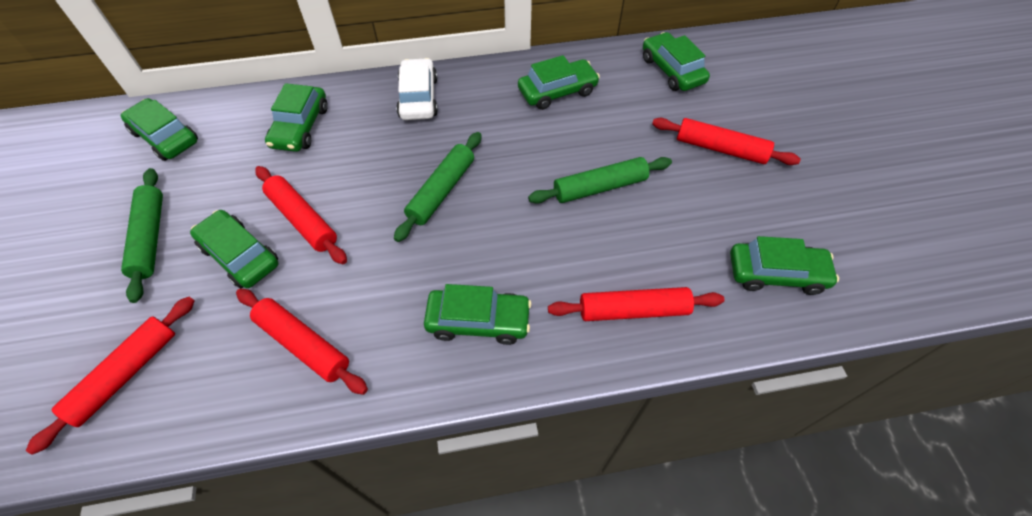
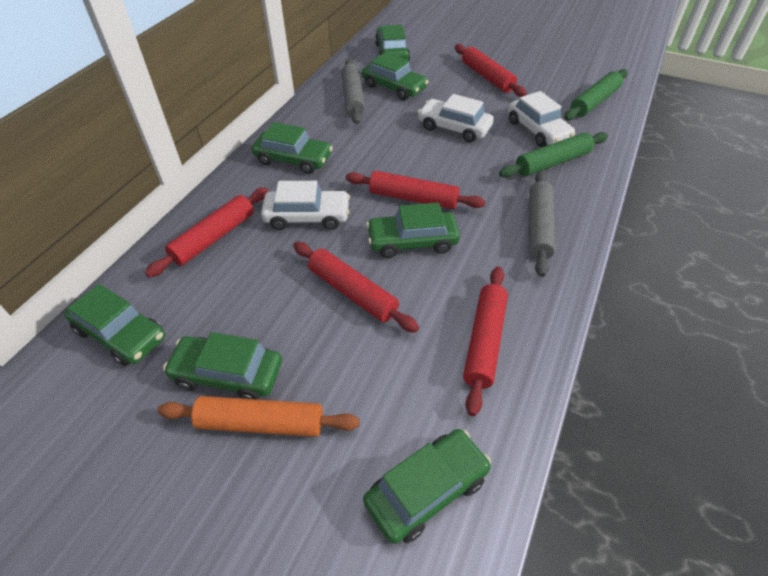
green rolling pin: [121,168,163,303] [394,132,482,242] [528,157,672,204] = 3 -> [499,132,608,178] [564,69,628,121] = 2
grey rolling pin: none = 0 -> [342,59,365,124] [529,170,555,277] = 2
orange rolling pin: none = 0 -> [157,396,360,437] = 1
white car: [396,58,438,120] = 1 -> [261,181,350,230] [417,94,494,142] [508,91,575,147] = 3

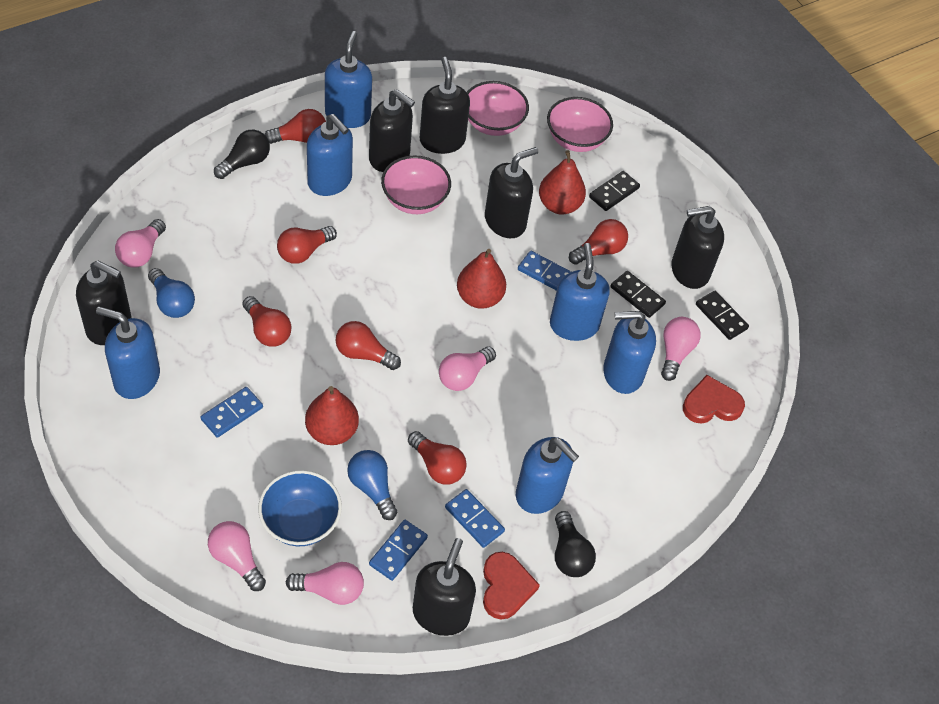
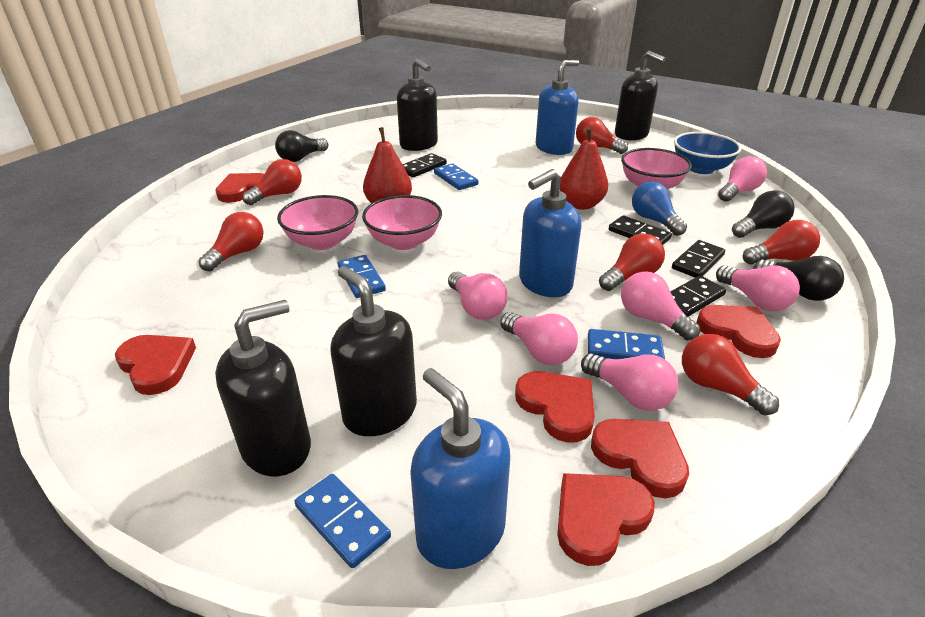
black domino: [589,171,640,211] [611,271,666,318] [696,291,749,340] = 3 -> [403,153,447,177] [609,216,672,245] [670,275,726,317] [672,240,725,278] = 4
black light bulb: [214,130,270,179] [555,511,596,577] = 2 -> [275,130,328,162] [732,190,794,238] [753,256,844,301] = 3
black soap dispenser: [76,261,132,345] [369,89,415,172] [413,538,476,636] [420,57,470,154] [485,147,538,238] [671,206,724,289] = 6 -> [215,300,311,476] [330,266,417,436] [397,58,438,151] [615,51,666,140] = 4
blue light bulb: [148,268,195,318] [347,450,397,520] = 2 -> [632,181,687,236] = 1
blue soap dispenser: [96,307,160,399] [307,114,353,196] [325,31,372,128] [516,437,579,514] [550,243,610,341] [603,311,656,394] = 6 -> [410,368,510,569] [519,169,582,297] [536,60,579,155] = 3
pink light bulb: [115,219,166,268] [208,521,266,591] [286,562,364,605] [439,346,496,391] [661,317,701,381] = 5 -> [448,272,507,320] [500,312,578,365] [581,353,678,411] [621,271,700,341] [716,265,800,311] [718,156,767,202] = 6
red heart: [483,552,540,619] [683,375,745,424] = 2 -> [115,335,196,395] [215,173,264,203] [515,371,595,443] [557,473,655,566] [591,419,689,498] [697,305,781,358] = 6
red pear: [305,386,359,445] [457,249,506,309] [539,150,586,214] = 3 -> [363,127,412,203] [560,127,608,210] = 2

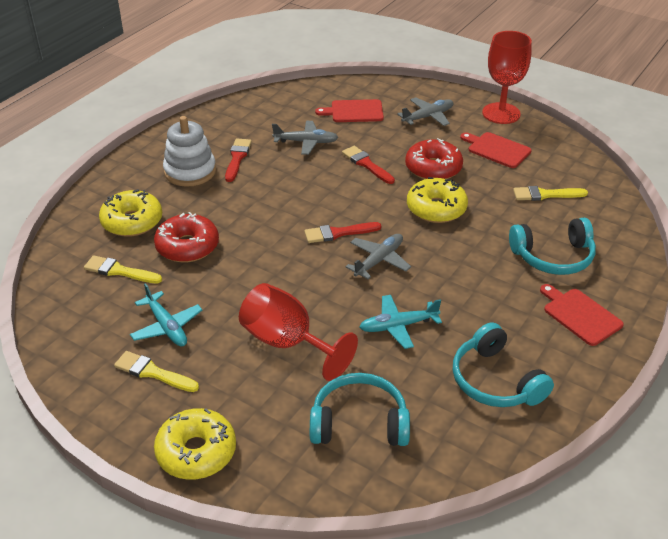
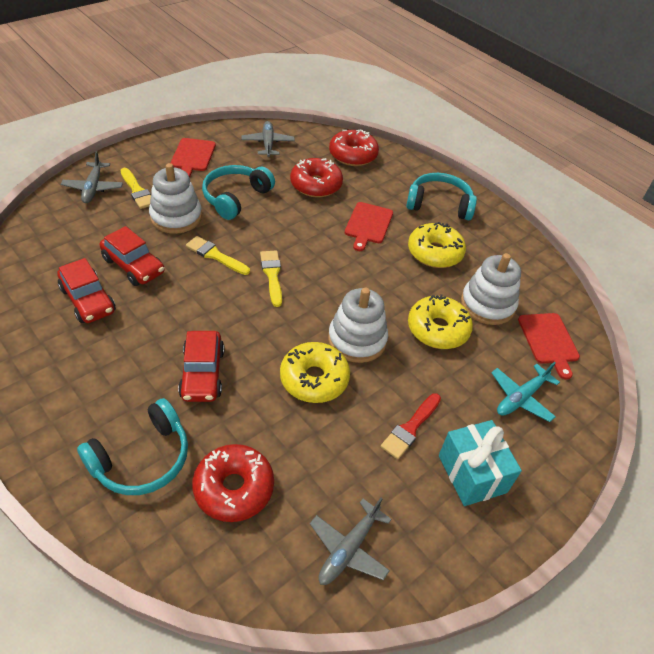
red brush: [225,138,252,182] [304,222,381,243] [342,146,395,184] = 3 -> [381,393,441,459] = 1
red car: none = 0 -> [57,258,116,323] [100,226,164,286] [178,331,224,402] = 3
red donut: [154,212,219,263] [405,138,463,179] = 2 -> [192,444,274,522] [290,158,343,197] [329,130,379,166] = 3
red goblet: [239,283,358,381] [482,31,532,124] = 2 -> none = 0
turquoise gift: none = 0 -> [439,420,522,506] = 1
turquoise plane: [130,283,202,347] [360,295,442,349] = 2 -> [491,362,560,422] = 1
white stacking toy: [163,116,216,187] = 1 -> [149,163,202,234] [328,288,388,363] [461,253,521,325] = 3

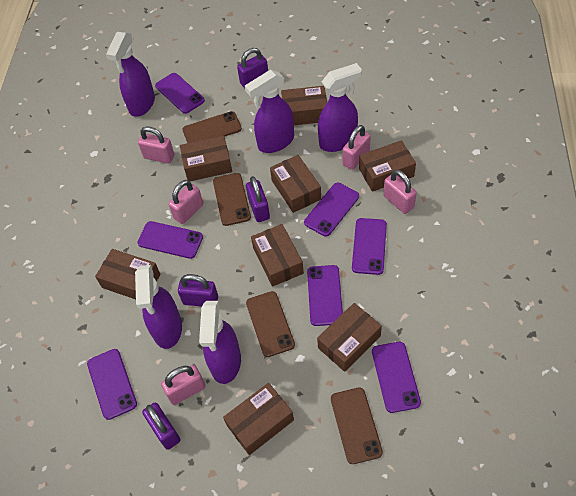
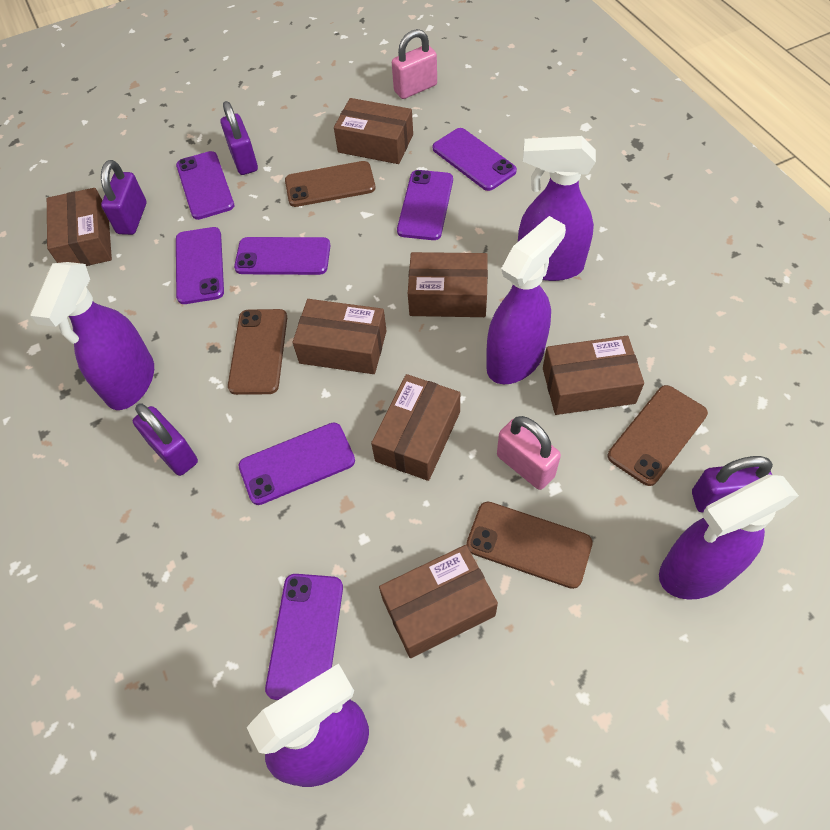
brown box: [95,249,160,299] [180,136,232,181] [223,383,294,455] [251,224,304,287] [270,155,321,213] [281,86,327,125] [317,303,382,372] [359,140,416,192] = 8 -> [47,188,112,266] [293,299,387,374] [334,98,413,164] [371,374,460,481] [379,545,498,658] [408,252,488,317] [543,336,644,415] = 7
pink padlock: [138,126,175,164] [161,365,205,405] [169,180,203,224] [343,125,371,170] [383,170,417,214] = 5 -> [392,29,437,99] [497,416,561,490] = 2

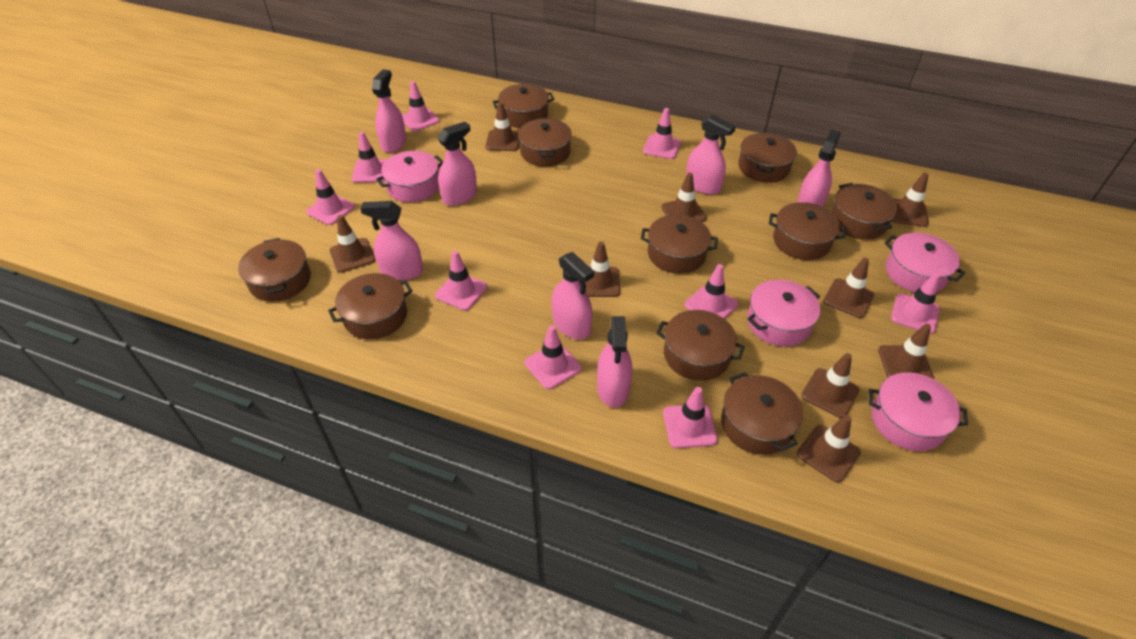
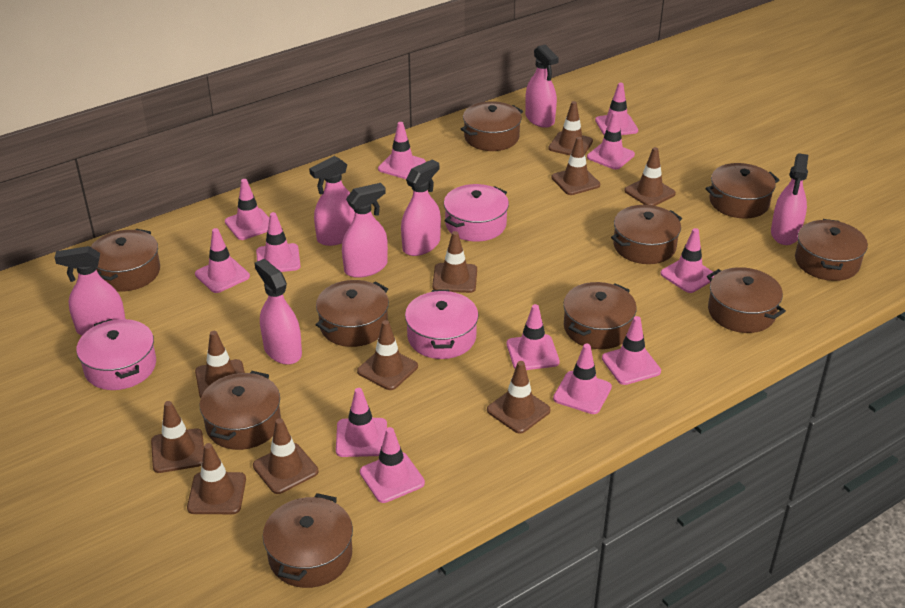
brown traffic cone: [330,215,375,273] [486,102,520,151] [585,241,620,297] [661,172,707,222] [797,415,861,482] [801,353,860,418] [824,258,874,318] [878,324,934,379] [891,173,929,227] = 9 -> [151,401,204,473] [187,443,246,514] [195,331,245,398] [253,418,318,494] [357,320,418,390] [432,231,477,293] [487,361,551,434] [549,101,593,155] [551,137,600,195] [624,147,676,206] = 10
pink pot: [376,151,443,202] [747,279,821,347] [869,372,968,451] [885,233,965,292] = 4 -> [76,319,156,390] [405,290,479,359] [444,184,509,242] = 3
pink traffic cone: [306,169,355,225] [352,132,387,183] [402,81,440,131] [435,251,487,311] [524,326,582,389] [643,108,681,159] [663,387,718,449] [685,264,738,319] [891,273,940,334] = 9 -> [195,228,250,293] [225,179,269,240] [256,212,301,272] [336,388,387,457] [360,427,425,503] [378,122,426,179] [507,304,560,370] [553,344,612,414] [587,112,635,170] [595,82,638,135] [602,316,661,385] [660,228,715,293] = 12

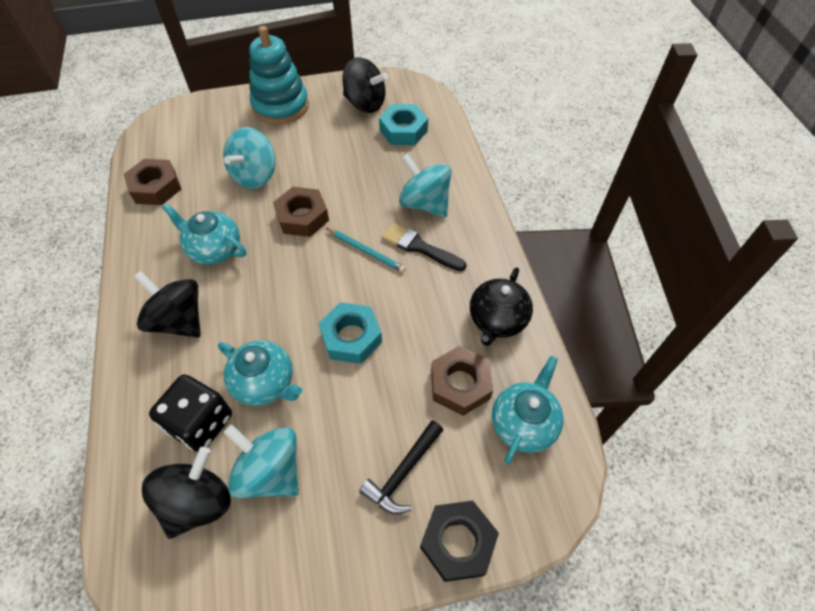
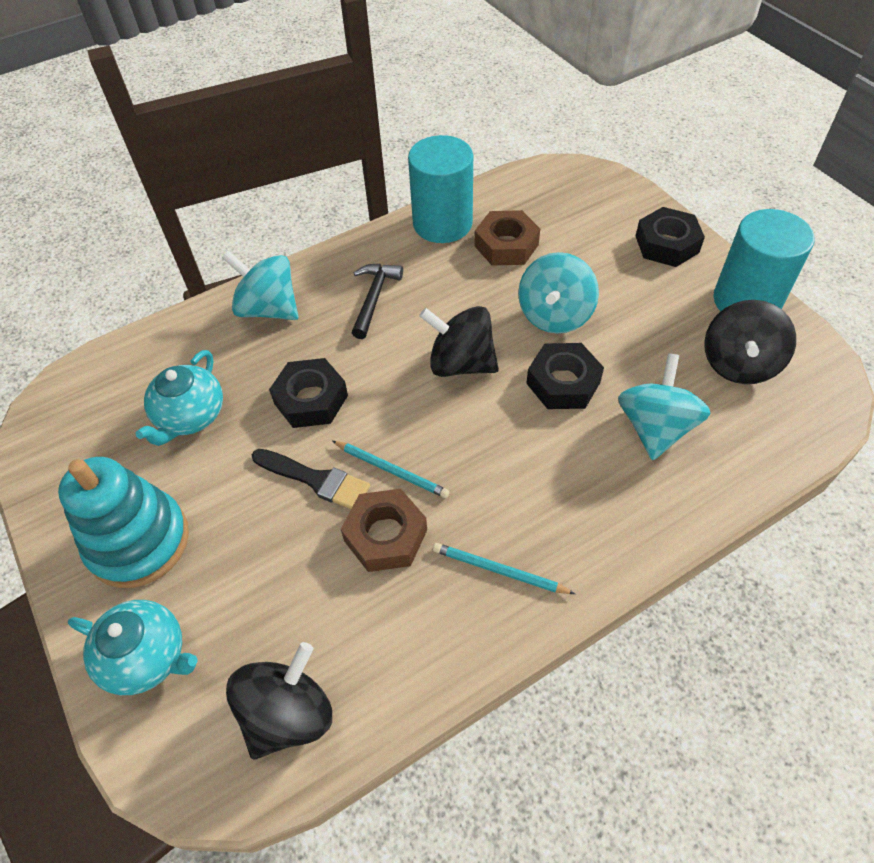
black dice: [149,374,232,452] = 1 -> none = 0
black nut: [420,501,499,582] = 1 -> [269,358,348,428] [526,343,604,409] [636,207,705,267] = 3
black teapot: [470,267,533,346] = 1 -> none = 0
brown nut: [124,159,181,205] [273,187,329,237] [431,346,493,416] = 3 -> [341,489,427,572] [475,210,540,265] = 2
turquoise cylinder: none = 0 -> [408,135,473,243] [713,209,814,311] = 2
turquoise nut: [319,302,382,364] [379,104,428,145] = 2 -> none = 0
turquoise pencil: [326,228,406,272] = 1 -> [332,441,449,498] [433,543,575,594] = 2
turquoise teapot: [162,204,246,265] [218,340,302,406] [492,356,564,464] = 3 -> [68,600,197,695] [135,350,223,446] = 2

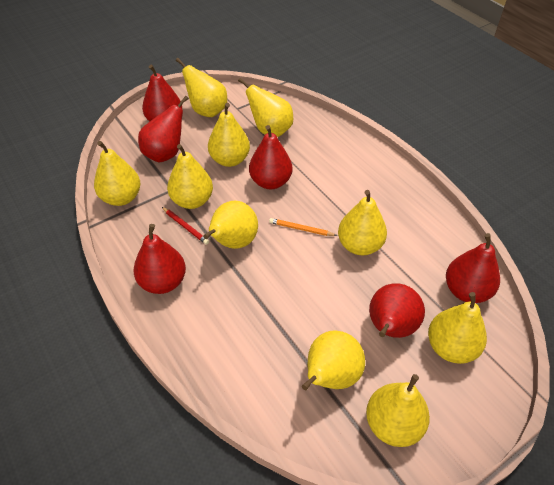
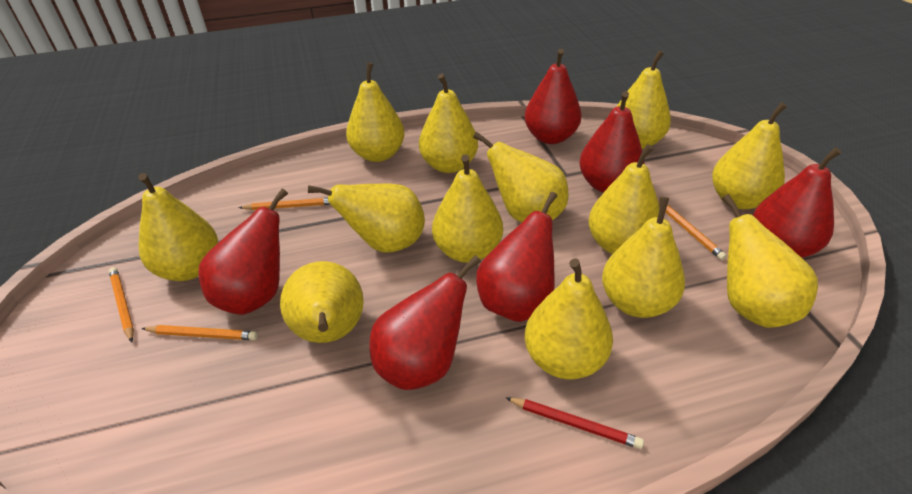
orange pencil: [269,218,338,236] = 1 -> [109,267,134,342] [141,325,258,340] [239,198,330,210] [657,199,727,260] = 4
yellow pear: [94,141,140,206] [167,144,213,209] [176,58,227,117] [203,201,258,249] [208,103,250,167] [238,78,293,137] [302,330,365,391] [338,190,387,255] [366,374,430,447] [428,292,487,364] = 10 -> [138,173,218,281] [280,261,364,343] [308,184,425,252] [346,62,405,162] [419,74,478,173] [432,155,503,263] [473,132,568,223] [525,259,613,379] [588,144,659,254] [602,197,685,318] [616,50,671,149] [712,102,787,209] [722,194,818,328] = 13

What you have to do: Would you please copy exactly the part of the entries above that begins at the line containing "brown traffic cone: [330,215,375,273]" and ends at the line containing "pink pot: [376,151,443,202]", both lines included?

Result of the task:
brown traffic cone: [330,215,375,273] [486,102,520,151] [585,241,620,297] [661,172,707,222] [797,415,861,482] [801,353,860,418] [824,258,874,318] [878,324,934,379] [891,173,929,227] = 9 -> [151,401,204,473] [187,443,246,514] [195,331,245,398] [253,418,318,494] [357,320,418,390] [432,231,477,293] [487,361,551,434] [549,101,593,155] [551,137,600,195] [624,147,676,206] = 10
pink pot: [376,151,443,202] [747,279,821,347] [869,372,968,451] [885,233,965,292] = 4 -> [76,319,156,390] [405,290,479,359] [444,184,509,242] = 3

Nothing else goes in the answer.